#### TASK GOAL
Copy, from the material below, each line that contains the word "pink".

#### INFORMATION SHOWN
+--

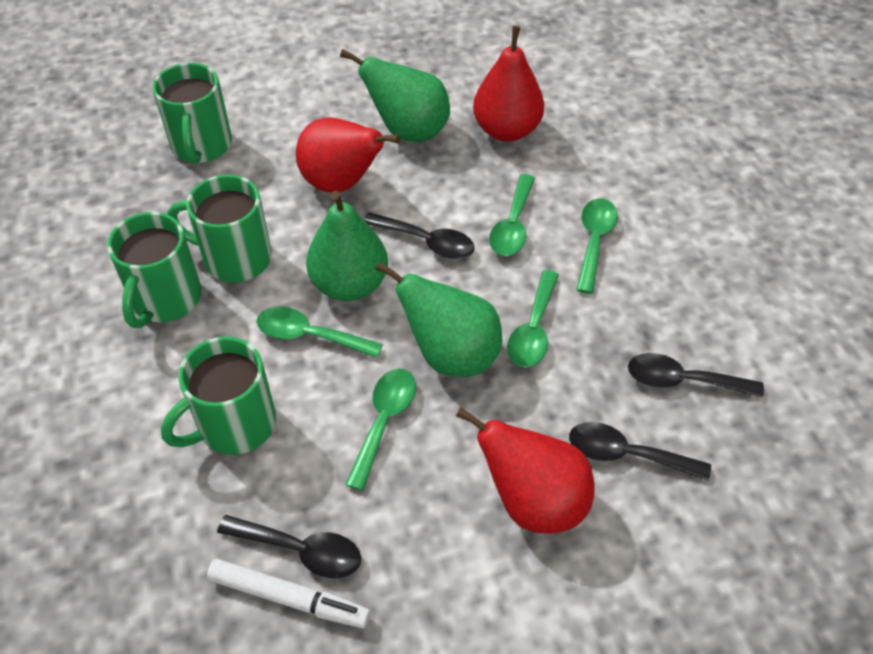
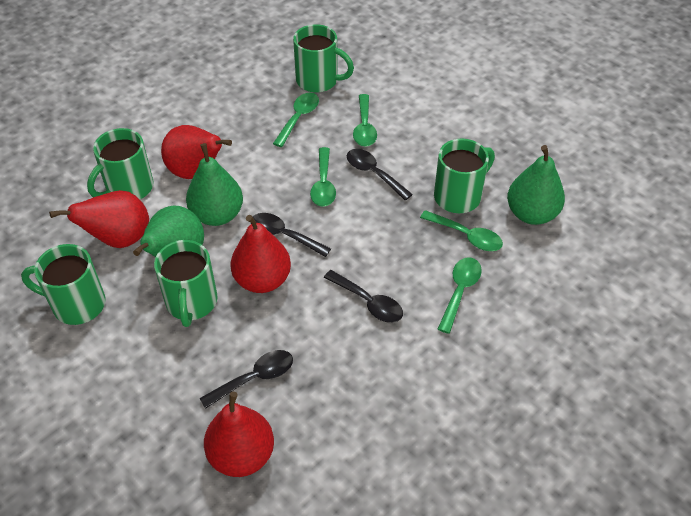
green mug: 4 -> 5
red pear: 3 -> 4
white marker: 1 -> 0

+--

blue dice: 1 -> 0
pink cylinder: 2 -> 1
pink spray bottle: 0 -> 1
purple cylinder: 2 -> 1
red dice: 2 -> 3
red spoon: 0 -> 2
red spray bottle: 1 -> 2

+--

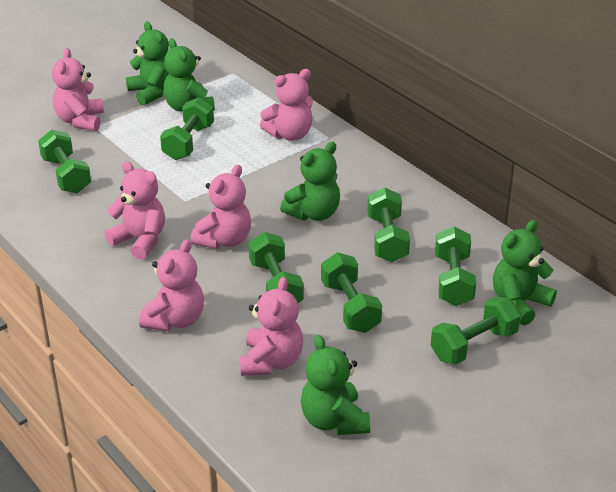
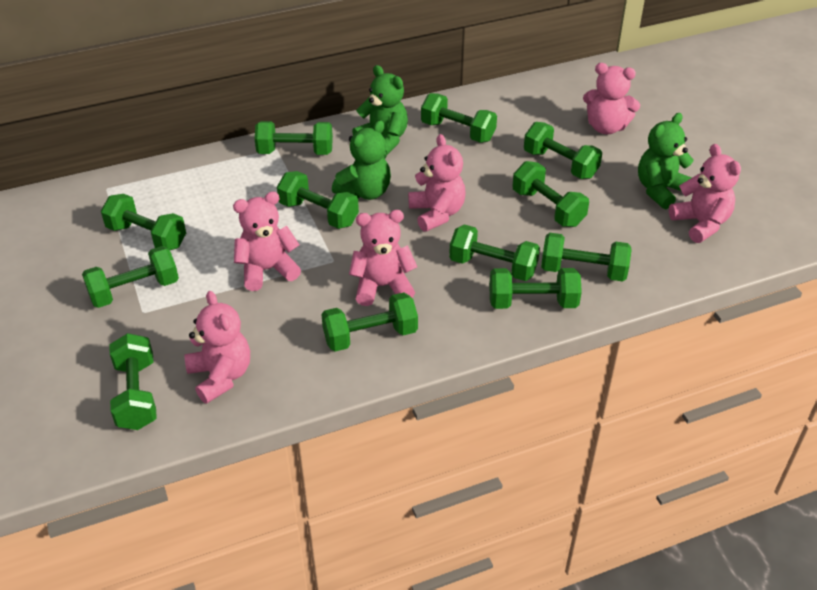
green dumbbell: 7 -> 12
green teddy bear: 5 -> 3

+--

#### THE COMPLETED TASK
pink cylinder: 2 -> 1
pink spray bottle: 0 -> 1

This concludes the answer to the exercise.